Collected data
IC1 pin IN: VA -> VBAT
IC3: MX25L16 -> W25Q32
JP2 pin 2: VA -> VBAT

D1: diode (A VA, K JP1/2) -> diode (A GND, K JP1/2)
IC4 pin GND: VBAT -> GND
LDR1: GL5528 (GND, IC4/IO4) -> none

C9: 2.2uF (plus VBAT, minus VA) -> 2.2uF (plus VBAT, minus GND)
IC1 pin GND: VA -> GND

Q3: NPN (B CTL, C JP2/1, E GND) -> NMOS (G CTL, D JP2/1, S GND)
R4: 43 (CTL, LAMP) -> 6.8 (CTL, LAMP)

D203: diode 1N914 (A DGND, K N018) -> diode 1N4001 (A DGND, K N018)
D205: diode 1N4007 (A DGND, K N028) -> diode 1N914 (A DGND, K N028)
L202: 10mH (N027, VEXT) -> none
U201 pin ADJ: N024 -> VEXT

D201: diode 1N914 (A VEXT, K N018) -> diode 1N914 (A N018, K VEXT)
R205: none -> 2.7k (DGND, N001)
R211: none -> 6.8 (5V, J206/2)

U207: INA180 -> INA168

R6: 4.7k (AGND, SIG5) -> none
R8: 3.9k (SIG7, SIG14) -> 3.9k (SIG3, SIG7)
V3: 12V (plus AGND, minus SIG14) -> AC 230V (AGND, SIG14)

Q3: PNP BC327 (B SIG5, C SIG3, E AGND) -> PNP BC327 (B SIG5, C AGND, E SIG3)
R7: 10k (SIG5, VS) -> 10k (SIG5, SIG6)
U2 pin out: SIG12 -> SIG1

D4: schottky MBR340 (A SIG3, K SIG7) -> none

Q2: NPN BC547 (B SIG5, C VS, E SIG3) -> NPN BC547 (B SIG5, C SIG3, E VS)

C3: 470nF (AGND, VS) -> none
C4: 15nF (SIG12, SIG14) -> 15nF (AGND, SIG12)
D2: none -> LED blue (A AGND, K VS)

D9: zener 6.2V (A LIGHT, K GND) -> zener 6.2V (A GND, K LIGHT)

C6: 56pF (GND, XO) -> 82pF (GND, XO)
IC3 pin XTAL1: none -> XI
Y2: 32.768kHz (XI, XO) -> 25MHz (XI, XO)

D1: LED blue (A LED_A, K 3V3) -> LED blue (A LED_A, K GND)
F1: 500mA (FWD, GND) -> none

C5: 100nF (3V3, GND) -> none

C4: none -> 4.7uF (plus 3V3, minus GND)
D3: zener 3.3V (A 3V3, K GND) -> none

> [WORK ITEM]: Report how many lines above hold "AGND", number only.

> [WRITTEN ANSWER]: 6